* EXERCISE:
Copy out, word for word, the part of the items below that opens with the line containing "From the picture: You" and closes with the line containing "The matte orange backpack at center is", including both of those lines.

start

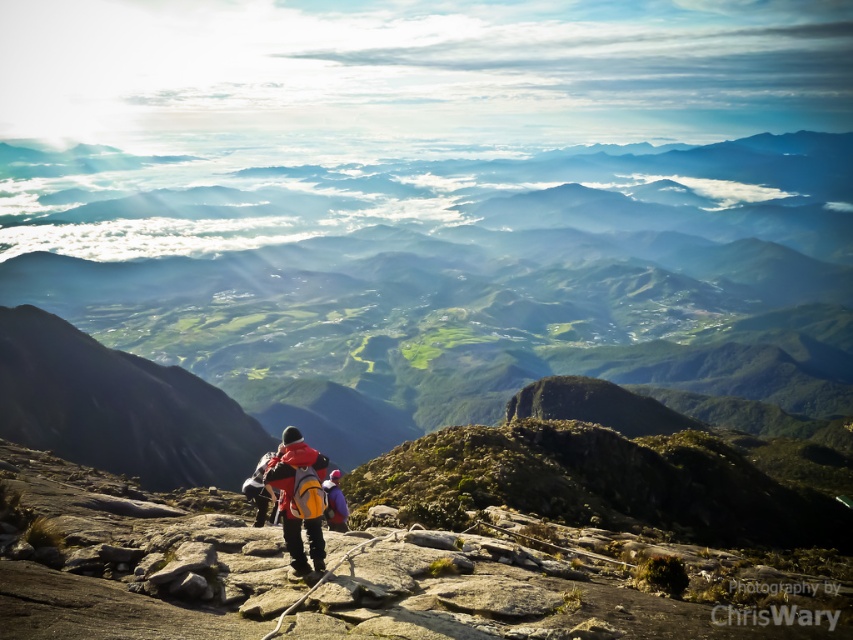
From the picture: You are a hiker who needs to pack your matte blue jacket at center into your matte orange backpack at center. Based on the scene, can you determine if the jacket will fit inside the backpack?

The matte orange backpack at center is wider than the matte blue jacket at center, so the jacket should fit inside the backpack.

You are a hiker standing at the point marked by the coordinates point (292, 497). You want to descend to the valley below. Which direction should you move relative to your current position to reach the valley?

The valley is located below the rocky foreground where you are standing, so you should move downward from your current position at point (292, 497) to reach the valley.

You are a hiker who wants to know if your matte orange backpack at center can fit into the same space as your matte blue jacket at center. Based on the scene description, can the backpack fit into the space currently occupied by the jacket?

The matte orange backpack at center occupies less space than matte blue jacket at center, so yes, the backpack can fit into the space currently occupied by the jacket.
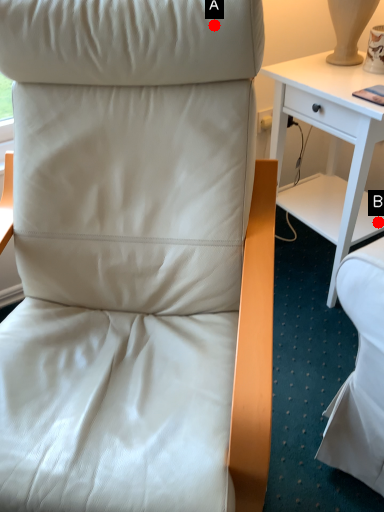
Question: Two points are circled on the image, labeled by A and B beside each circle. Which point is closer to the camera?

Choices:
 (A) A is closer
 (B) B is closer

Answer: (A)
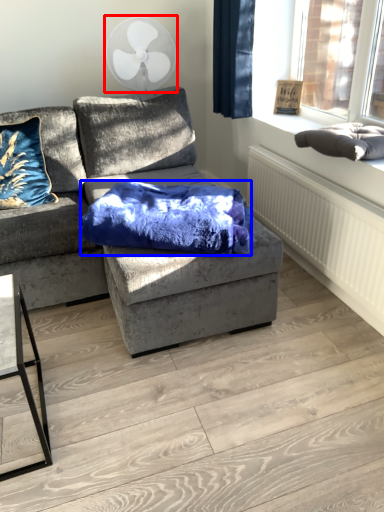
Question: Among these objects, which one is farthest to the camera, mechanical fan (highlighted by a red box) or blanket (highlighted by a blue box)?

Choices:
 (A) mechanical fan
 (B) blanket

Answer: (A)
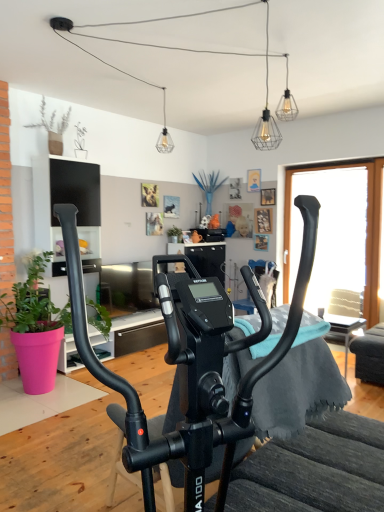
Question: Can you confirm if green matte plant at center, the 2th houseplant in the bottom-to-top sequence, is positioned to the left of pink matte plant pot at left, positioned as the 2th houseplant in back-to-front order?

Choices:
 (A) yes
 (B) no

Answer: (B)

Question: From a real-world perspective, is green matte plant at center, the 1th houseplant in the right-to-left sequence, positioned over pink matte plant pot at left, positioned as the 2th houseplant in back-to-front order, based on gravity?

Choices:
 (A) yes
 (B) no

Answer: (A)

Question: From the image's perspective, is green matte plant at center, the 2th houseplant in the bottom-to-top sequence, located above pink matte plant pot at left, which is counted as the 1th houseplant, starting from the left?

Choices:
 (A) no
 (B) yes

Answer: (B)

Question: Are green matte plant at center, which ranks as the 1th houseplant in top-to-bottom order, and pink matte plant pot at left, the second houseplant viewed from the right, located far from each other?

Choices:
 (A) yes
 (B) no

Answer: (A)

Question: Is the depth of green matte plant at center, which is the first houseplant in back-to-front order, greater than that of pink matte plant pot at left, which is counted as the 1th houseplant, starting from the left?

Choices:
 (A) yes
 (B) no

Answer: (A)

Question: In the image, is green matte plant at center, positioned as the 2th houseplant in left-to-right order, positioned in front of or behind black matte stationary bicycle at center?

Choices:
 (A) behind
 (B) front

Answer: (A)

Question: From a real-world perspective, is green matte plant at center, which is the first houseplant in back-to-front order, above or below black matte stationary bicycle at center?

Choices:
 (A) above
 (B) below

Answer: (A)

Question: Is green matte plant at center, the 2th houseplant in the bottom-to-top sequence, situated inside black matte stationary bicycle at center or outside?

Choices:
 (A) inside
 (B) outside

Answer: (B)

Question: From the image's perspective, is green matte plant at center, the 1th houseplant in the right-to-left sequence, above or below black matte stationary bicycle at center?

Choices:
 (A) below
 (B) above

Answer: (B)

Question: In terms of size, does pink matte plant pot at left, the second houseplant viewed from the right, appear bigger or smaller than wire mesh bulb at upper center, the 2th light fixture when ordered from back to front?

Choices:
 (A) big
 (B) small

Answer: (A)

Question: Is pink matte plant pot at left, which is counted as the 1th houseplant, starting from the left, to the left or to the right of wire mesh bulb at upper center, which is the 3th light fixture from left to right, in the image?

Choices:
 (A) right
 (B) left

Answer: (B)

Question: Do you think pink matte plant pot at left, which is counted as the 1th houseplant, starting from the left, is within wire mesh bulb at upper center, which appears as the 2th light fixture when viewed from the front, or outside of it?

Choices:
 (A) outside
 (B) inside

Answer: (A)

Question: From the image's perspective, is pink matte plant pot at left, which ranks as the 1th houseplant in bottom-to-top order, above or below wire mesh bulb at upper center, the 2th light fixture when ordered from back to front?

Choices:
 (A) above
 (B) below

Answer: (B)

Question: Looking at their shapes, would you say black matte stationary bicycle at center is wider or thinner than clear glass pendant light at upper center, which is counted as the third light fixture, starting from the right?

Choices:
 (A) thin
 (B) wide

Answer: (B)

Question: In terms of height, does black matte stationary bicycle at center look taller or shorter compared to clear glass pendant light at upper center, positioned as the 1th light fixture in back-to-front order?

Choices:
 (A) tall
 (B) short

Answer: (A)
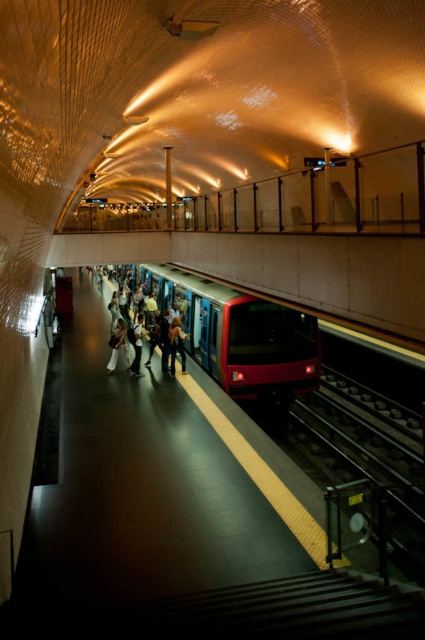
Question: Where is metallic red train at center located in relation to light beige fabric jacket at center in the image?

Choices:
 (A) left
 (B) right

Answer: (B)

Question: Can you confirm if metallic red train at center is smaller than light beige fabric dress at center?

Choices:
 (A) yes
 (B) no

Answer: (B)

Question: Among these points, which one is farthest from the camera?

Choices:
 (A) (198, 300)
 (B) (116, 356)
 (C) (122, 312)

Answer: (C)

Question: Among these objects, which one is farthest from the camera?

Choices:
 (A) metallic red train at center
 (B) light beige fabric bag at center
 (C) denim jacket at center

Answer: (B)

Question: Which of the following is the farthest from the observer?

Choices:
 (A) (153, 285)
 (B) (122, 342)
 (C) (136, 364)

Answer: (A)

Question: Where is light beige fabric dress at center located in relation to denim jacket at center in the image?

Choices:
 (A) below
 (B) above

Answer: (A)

end
start

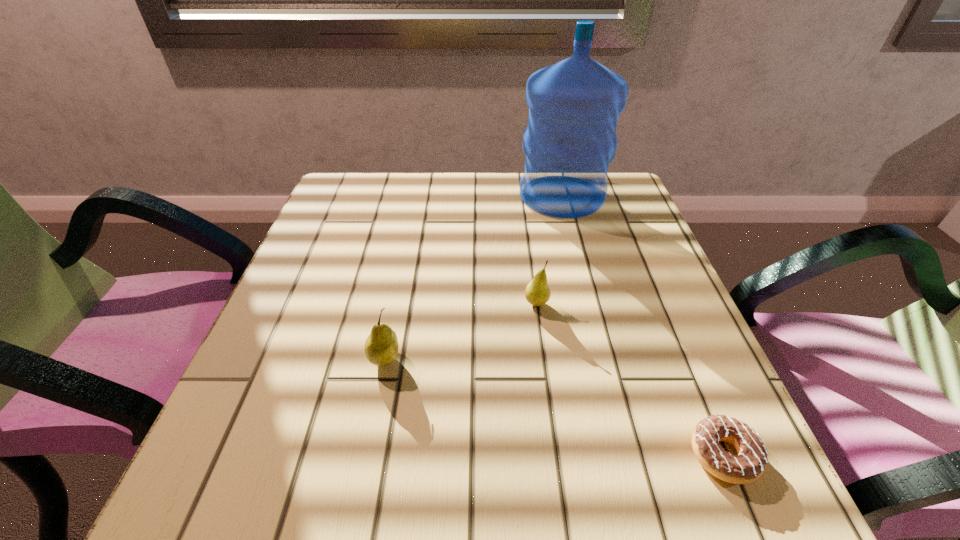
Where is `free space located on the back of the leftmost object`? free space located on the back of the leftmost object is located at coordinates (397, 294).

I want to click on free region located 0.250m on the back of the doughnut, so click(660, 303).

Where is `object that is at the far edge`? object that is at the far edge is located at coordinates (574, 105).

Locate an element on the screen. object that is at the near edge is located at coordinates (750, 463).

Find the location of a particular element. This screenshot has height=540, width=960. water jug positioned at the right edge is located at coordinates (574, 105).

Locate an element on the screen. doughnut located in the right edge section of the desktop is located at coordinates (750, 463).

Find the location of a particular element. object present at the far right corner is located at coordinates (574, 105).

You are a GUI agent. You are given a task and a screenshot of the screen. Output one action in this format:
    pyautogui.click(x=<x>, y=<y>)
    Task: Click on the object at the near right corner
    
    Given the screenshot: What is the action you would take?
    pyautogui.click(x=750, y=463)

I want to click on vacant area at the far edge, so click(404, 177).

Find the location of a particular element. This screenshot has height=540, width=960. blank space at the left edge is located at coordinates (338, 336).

end

* WRITTEN SOLUTION:
From the picture: You are a hiker who needs to pack your matte blue jacket at center into your matte orange backpack at center. Based on the scene, can you determine if the jacket will fit inside the backpack?

The matte orange backpack at center is wider than the matte blue jacket at center, so the jacket should fit inside the backpack.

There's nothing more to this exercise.